:: WORK TASK ::
Copy out the entries that follow exactly, leaving every picture behind.

:: Edit tracking data ::
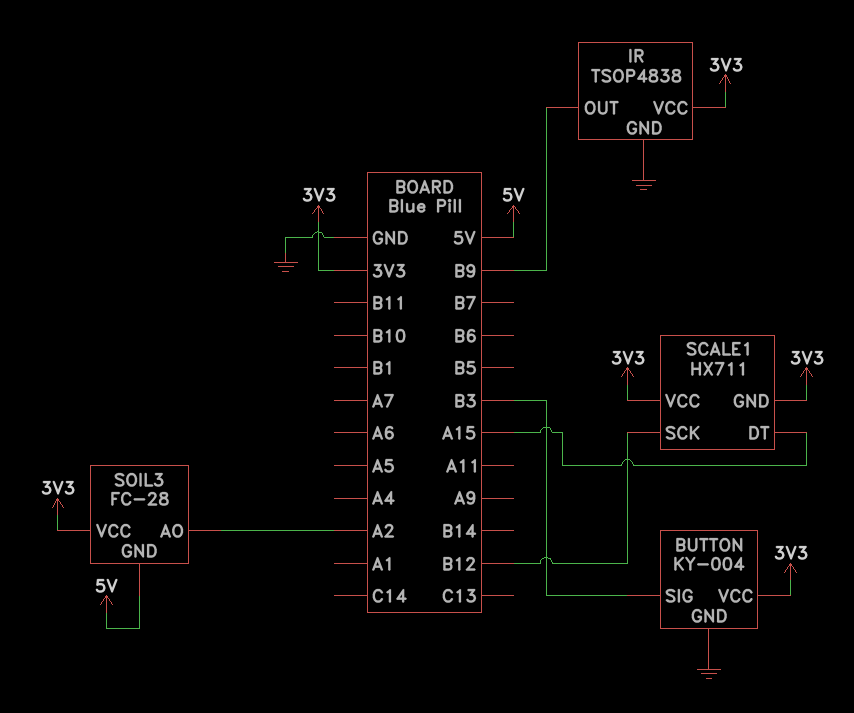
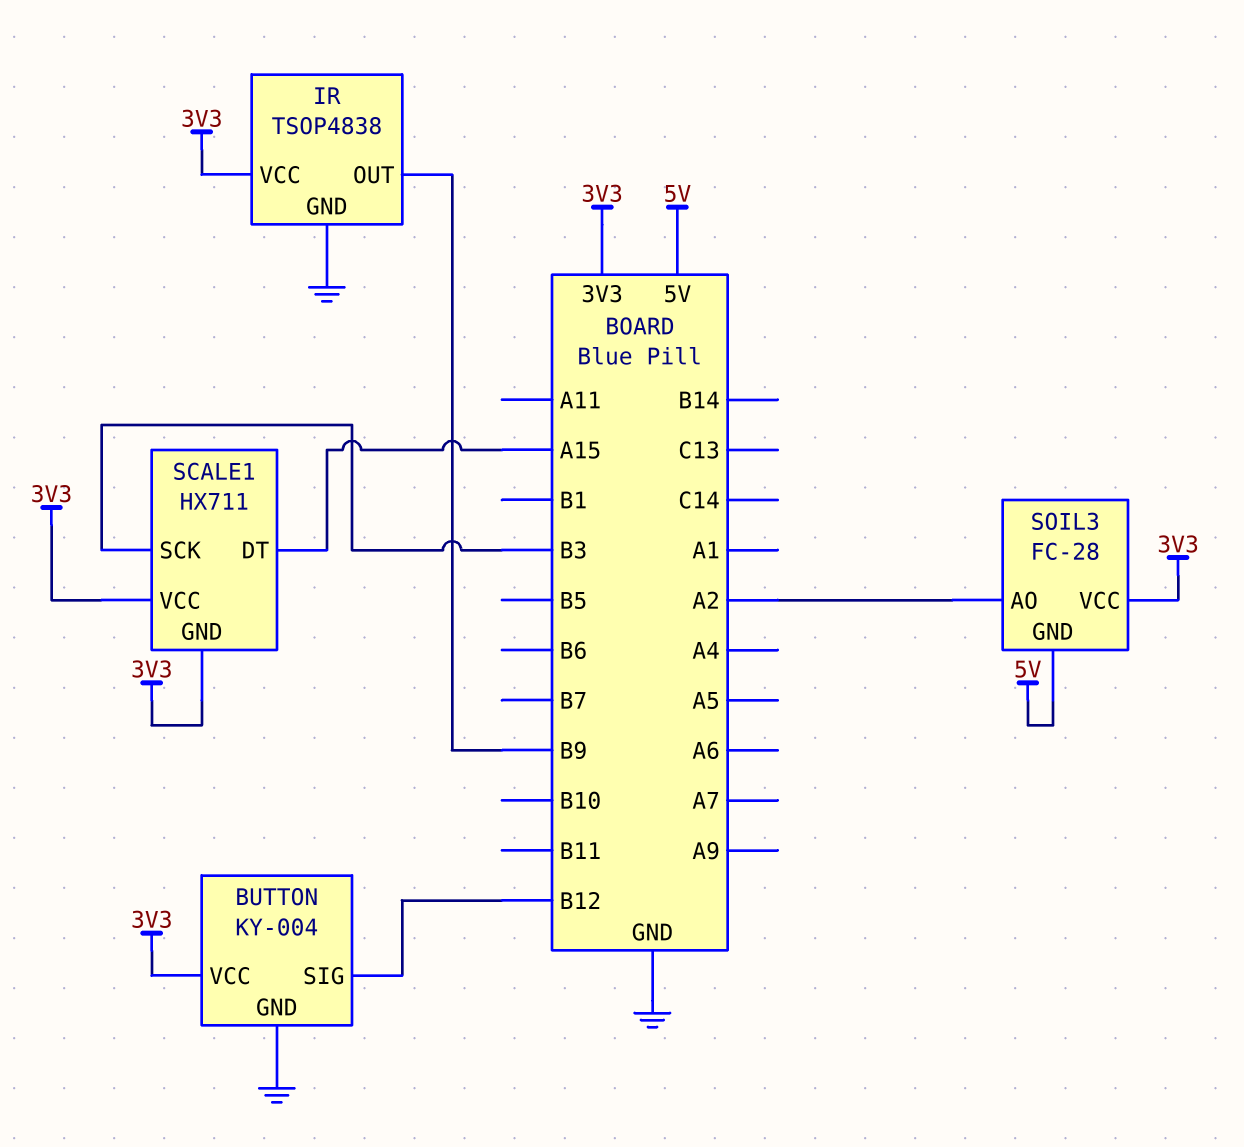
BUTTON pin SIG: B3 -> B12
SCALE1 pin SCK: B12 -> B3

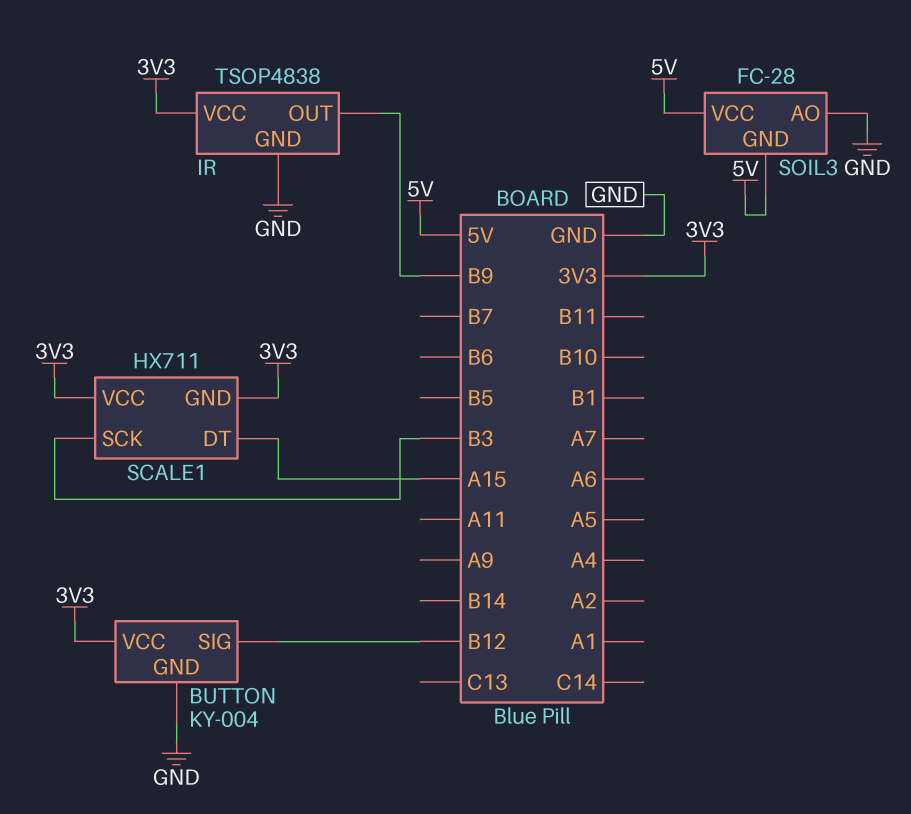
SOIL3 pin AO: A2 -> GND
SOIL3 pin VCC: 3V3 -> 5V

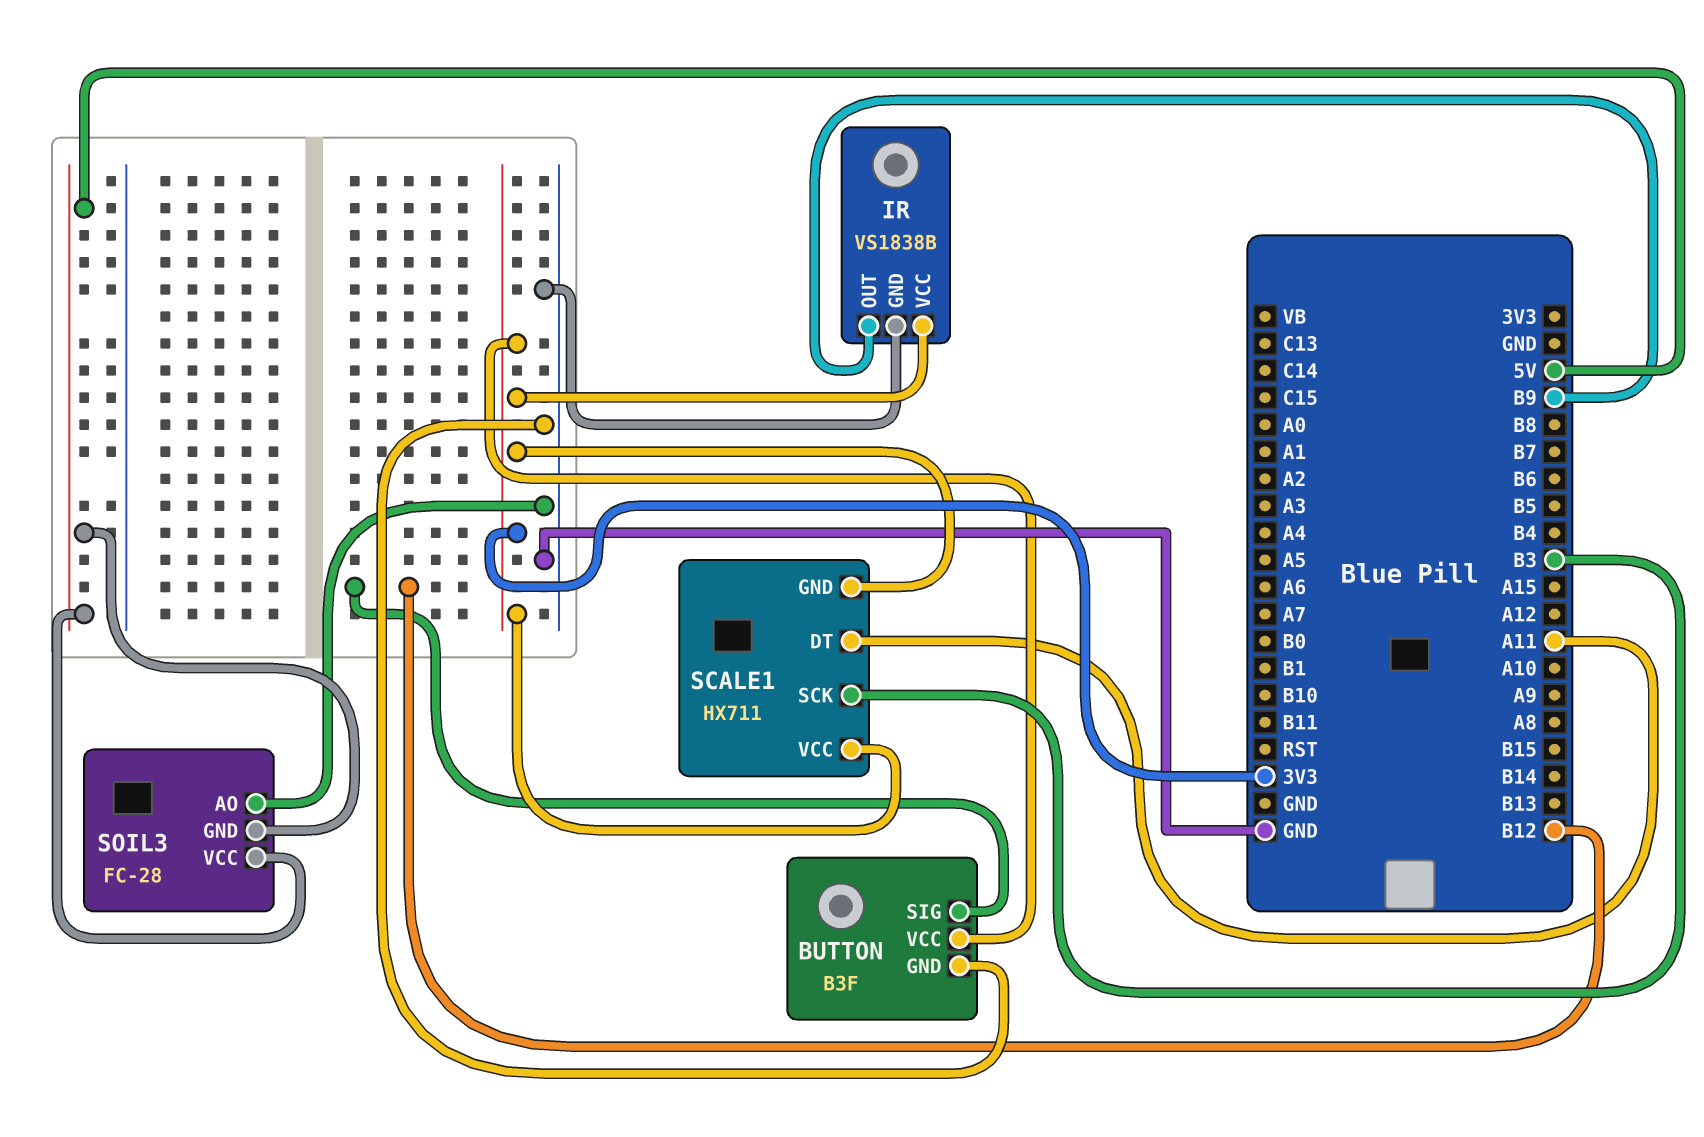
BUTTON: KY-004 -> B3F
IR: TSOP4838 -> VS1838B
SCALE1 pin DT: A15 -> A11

:: SOLUTION TO THE PROBLEM ::
BUTTON pin SIG: B3 -> B12
SCALE1 pin SCK: B12 -> B3

SOIL3 pin AO: A2 -> GND
SOIL3 pin VCC: 3V3 -> 5V

BUTTON: KY-004 -> B3F
IR: TSOP4838 -> VS1838B
SCALE1 pin DT: A15 -> A11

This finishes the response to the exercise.